▸ **Instructions to follow**
Write out, word for word, only the data from its first line to the line containing "teaspoon (1st from".

-------

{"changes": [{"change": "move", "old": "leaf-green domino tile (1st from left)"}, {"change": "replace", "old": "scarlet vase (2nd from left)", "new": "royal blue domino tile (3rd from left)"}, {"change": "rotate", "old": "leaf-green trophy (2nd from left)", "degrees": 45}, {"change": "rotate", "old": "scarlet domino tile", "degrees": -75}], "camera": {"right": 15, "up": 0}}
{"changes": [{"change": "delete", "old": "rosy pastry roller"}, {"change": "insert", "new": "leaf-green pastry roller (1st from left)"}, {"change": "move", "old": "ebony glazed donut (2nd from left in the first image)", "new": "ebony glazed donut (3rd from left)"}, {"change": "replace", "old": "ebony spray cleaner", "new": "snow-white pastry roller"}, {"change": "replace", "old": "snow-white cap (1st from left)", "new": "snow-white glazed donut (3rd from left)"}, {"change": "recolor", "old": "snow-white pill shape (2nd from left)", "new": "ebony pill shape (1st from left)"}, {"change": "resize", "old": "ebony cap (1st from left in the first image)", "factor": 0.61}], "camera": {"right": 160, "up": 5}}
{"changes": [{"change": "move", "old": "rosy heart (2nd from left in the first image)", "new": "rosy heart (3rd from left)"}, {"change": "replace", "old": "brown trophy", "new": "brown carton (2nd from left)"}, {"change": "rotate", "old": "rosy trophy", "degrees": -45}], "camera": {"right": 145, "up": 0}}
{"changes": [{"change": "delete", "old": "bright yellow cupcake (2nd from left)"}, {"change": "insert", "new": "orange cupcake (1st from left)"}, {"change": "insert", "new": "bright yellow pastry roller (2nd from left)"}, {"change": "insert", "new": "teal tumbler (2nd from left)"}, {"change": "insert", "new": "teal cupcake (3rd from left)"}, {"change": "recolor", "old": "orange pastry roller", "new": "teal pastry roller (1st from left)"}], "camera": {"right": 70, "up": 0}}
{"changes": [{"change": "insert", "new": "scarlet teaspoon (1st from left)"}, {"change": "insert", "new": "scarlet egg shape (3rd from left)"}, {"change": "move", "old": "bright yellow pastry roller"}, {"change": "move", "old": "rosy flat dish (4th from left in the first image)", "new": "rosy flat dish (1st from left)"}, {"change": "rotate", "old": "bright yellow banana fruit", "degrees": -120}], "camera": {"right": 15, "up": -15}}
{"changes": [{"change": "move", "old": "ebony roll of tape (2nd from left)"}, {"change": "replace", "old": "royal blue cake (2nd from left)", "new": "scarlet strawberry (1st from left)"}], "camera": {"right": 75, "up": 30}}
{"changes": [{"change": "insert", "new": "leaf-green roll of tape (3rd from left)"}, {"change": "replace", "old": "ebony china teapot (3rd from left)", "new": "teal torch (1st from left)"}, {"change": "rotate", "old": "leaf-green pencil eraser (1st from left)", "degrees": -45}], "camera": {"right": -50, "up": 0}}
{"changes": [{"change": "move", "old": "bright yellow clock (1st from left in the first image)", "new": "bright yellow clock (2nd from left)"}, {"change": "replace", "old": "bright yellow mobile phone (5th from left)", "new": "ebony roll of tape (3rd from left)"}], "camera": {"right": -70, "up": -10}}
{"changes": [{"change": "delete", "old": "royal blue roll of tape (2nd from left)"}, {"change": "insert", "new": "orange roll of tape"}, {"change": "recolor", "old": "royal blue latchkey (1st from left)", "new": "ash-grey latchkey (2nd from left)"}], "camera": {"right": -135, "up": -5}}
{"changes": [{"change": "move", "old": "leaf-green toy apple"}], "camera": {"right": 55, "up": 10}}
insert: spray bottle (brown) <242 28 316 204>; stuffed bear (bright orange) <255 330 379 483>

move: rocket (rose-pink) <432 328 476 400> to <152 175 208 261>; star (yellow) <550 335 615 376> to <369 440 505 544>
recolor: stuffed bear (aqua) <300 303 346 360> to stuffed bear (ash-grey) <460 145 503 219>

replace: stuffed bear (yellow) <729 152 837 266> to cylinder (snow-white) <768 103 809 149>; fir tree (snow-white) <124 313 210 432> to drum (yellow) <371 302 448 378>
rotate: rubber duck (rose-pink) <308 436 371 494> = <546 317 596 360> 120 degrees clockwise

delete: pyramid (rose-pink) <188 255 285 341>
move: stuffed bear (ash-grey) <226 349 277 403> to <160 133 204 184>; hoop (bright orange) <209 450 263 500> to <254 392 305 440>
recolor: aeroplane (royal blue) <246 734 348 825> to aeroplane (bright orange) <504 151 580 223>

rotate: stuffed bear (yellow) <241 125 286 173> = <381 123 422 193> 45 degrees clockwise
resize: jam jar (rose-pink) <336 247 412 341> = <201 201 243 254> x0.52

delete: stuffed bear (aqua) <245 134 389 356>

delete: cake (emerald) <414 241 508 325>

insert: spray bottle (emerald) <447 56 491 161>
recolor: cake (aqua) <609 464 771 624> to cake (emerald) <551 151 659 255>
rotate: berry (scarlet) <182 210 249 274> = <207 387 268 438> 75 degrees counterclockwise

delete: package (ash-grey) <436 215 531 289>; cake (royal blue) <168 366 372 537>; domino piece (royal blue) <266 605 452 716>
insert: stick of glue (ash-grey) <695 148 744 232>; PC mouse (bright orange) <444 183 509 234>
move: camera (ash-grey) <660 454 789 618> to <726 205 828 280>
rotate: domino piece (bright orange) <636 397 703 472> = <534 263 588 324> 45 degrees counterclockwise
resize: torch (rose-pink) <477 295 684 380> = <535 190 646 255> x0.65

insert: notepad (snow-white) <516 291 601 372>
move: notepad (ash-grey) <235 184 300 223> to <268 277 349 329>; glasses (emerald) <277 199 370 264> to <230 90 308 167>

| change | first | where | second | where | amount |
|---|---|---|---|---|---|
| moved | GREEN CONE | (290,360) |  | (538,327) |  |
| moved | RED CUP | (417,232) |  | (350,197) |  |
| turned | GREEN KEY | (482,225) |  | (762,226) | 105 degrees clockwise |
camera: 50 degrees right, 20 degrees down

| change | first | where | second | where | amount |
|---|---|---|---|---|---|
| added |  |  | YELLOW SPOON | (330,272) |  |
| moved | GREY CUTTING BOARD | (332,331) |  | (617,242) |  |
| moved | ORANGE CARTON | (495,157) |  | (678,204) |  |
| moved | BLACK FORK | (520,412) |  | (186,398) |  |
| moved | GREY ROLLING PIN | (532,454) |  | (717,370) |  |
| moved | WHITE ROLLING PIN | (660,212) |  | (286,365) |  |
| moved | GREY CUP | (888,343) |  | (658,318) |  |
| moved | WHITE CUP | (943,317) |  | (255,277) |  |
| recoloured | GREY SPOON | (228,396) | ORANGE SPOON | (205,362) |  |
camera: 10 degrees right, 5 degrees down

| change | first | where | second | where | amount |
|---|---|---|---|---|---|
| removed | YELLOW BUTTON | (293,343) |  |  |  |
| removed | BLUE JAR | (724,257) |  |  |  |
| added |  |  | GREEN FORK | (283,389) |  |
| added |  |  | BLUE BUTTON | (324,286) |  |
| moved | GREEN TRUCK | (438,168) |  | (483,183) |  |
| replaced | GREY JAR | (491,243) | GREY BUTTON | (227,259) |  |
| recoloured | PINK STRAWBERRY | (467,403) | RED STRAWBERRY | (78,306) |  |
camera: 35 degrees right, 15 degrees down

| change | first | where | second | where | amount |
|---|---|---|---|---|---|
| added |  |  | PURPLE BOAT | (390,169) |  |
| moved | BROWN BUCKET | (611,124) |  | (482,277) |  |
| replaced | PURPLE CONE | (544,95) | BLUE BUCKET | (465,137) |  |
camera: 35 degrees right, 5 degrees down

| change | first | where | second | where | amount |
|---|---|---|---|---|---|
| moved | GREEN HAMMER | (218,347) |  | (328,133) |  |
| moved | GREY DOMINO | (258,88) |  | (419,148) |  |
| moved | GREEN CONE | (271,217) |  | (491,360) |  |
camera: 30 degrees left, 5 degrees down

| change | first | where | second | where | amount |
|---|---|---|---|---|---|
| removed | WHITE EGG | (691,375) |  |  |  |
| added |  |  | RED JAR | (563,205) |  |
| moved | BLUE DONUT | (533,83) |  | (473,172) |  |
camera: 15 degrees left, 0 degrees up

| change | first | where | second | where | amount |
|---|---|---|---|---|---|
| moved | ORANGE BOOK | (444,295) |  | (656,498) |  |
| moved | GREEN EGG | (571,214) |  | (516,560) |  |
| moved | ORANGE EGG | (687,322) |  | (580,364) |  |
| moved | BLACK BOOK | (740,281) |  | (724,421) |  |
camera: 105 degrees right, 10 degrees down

-------

▸ **Exercise output**
{"changes": [{"change": "move", "old": "leaf-green domino tile (1st from left)"}, {"change": "replace", "old": "scarlet vase (2nd from left)", "new": "royal blue domino tile (3rd from left)"}, {"change": "rotate", "old": "leaf-green trophy (2nd from left)", "degrees": 45}, {"change": "rotate", "old": "scarlet domino tile", "degrees": -75}], "camera": {"right": 15, "up": 0}}
{"changes": [{"change": "delete", "old": "rosy pastry roller"}, {"change": "insert", "new": "leaf-green pastry roller (1st from left)"}, {"change": "move", "old": "ebony glazed donut (2nd from left in the first image)", "new": "ebony glazed donut (3rd from left)"}, {"change": "replace", "old": "ebony spray cleaner", "new": "snow-white pastry roller"}, {"change": "replace", "old": "snow-white cap (1st from left)", "new": "snow-white glazed donut (3rd from left)"}, {"change": "recolor", "old": "snow-white pill shape (2nd from left)", "new": "ebony pill shape (1st from left)"}, {"change": "resize", "old": "ebony cap (1st from left in the first image)", "factor": 0.61}], "camera": {"right": 160, "up": 5}}
{"changes": [{"change": "move", "old": "rosy heart (2nd from left in the first image)", "new": "rosy heart (3rd from left)"}, {"change": "replace", "old": "brown trophy", "new": "brown carton (2nd from left)"}, {"change": "rotate", "old": "rosy trophy", "degrees": -45}], "camera": {"right": 145, "up": 0}}
{"changes": [{"change": "delete", "old": "bright yellow cupcake (2nd from left)"}, {"change": "insert", "new": "orange cupcake (1st from left)"}, {"change": "insert", "new": "bright yellow pastry roller (2nd from left)"}, {"change": "insert", "new": "teal tumbler (2nd from left)"}, {"change": "insert", "new": "teal cupcake (3rd from left)"}, {"change": "recolor", "old": "orange pastry roller", "new": "teal pastry roller (1st from left)"}], "camera": {"right": 70, "up": 0}}
{"changes": [{"change": "insert", "new": "scarlet teaspoon (1st from left)"}, {"change": "insert", "new": "scarlet egg shape (3rd from left)"}, {"change": "move", "old": "bright yellow pastry roller"}, {"change": "move", "old": "rosy flat dish (4th from left in the first image)", "new": "rosy flat dish (1st from left)"}, {"change": "rotate", "old": "bright yellow banana fruit", "degrees": -120}], "camera": {"right": 15, "up": -15}}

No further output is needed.